Material for this task:
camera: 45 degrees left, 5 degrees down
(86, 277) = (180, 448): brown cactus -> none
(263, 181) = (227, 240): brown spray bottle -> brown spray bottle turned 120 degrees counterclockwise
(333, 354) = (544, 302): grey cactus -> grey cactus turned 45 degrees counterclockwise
...
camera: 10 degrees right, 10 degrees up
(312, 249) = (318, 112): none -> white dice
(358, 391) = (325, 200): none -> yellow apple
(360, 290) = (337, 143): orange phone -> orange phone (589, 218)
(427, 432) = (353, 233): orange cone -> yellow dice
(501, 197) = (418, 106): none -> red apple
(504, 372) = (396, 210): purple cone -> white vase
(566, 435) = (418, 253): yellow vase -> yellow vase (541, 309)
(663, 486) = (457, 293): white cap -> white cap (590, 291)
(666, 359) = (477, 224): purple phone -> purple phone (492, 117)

Task requirements: In the listing above, find the line holding "(501, 197) = (418, 106): none -> red apple" and the line holding "(666, 359) = (477, 224): purple", then output those two lines and every line between them exactly.

Task solution:
(501, 197) = (418, 106): none -> red apple
(504, 372) = (396, 210): purple cone -> white vase
(566, 435) = (418, 253): yellow vase -> yellow vase (541, 309)
(663, 486) = (457, 293): white cap -> white cap (590, 291)
(666, 359) = (477, 224): purple phone -> purple phone (492, 117)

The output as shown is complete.